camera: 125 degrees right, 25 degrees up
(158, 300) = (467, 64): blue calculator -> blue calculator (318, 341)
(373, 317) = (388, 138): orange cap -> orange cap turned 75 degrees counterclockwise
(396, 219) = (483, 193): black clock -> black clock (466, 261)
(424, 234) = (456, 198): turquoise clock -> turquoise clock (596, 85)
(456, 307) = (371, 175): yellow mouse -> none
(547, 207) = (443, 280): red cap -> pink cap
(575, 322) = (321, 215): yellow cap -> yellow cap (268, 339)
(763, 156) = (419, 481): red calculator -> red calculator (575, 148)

---

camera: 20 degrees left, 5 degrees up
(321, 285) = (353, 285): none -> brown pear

[WHAT TO DO]: Search the data above for the word "calculator" and report how many lines contain it, with nothing further.

[RESULT]: 2